TASK OBJECTIVE: Print every record below exactly, minus the pictures.
======== DATASET EXTRACT ========
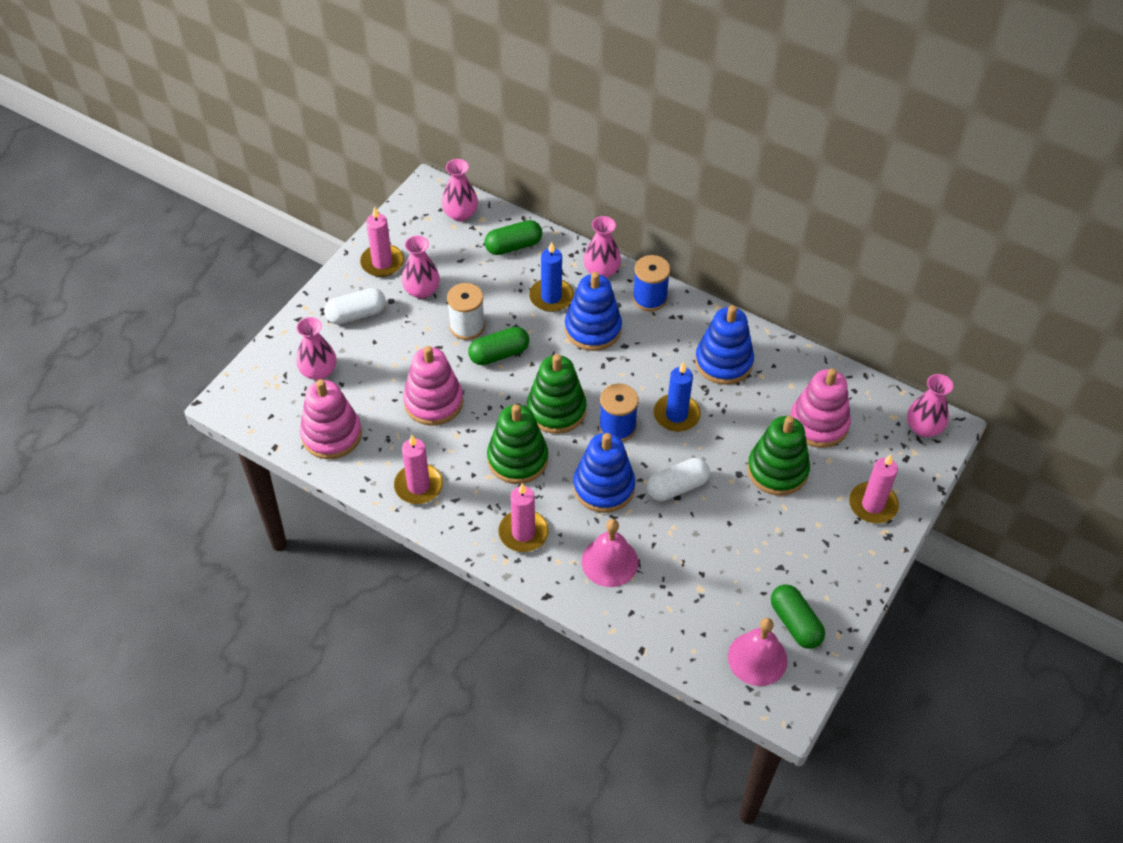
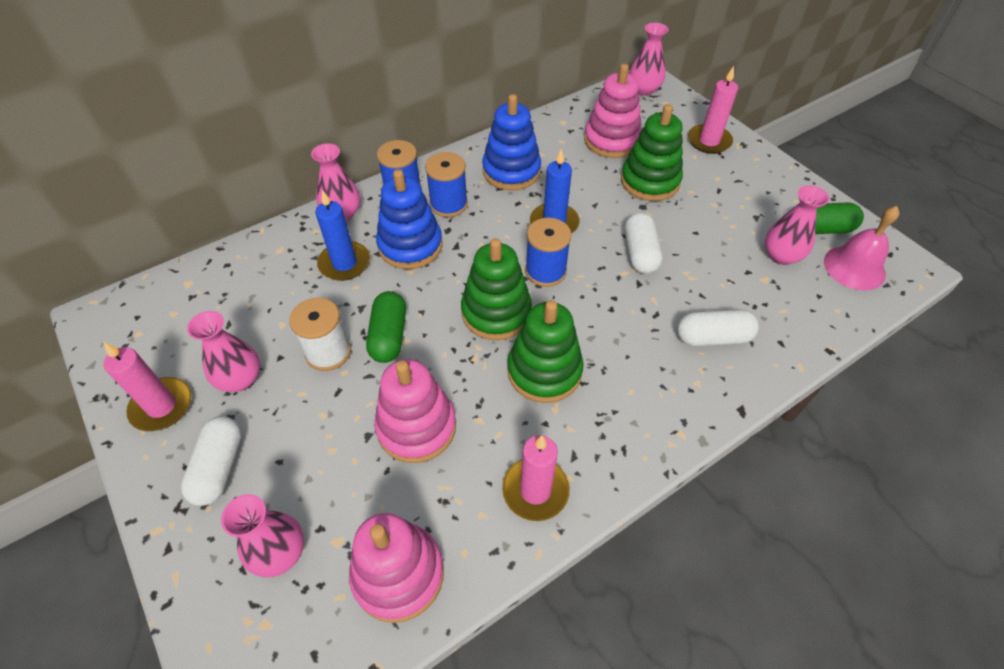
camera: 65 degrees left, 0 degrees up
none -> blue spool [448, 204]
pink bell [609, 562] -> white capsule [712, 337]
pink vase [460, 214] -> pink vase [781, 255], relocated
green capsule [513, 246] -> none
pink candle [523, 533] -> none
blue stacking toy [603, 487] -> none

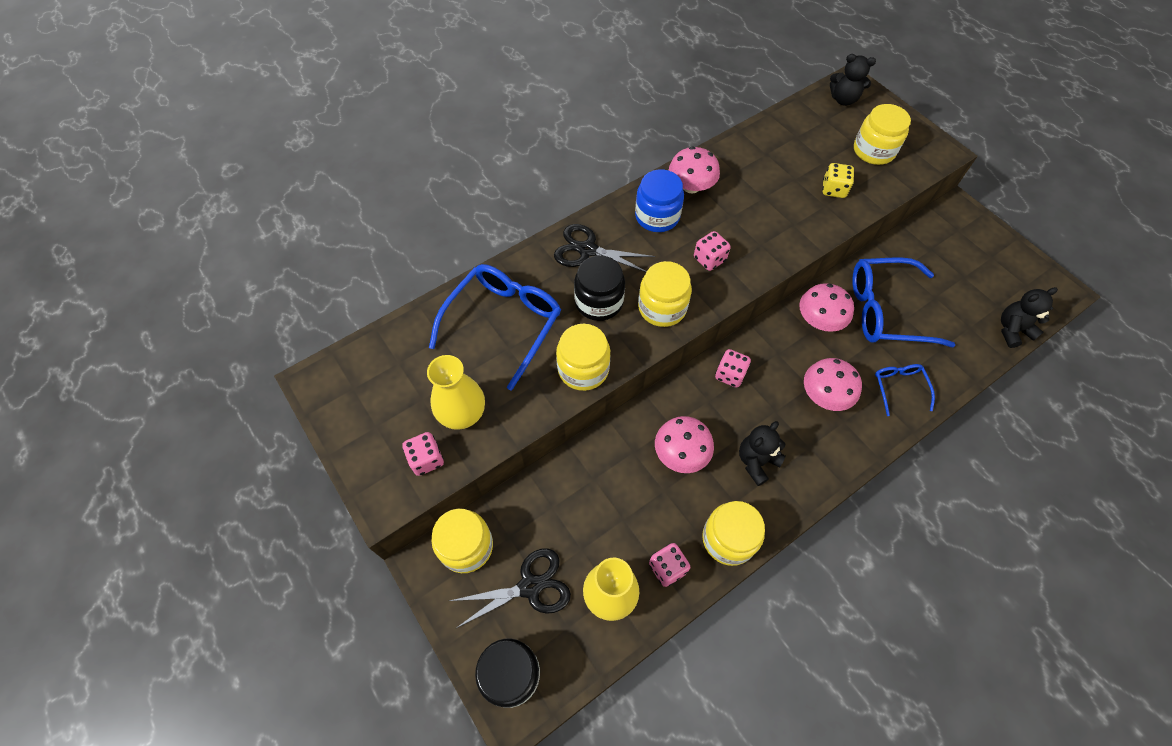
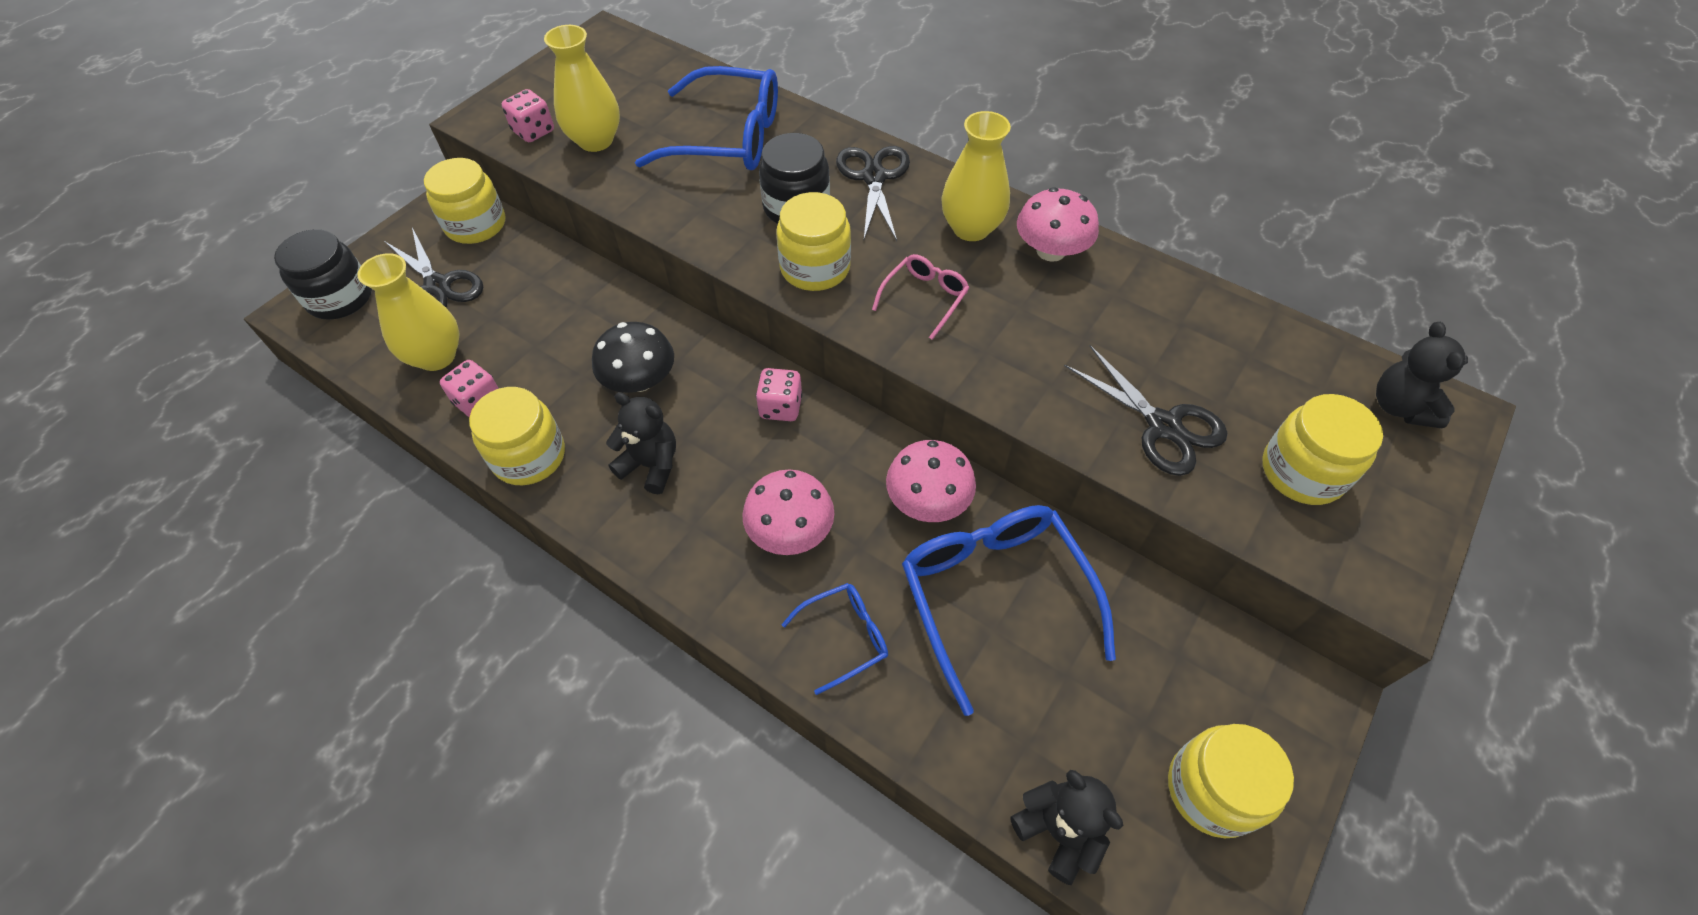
camera: 70 degrees right, 5 degrees down
pink mushroom [681, 453] -> black mushroom [640, 380]
pink dice [709, 259] -> pink glasses [924, 299]
blue jar [657, 216] -> yellow vase [971, 228]
yellow dice [833, 189] -> black scissors [1163, 426]
yellow jar [583, 369] -> yellow jar [1212, 789], relocated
========
RESULT OF THIS TASK:
camera: 65 degrees left, 0 degrees up
none -> blue spool [448, 204]
pink bell [609, 562] -> white capsule [712, 337]
pink vase [460, 214] -> pink vase [781, 255], relocated
green capsule [513, 246] -> none
pink candle [523, 533] -> none
blue stacking toy [603, 487] -> none

camera: 70 degrees right, 5 degrees down
pink mushroom [681, 453] -> black mushroom [640, 380]
pink dice [709, 259] -> pink glasses [924, 299]
blue jar [657, 216] -> yellow vase [971, 228]
yellow dice [833, 189] -> black scissors [1163, 426]
yellow jar [583, 369] -> yellow jar [1212, 789], relocated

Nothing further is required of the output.